Work to complete.
For this task, output every entry below exactly and omit the pictures.

Data excerpts.

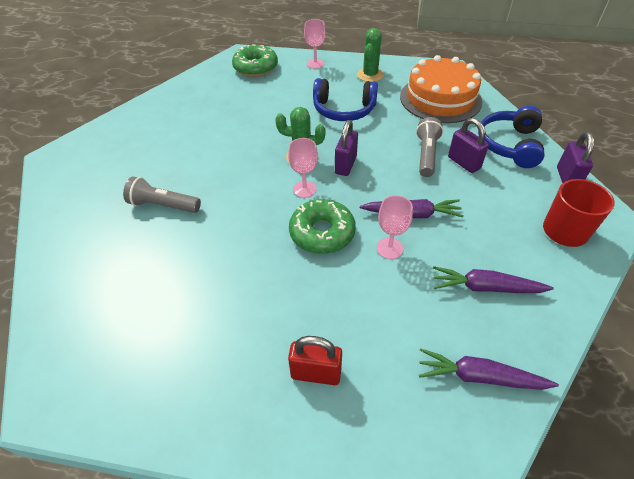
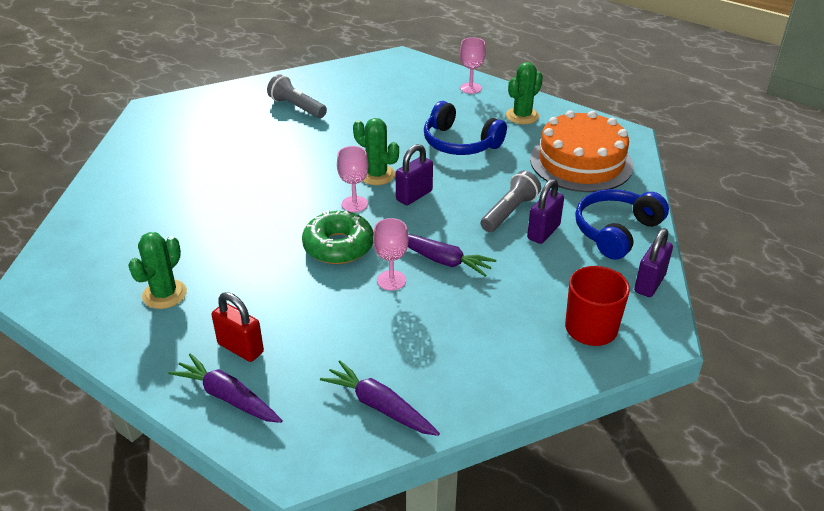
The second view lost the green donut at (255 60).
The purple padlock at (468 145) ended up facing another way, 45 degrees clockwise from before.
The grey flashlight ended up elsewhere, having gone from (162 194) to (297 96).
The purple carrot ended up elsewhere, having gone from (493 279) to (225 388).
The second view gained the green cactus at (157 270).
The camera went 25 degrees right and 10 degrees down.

Solution to the exercise.
The second view lost the green donut at (255 60).
The purple padlock at (468 145) ended up facing another way, 45 degrees clockwise from before.
The grey flashlight ended up elsewhere, having gone from (162 194) to (297 96).
The purple carrot ended up elsewhere, having gone from (493 279) to (225 388).
The second view gained the green cactus at (157 270).
The camera went 25 degrees right and 10 degrees down.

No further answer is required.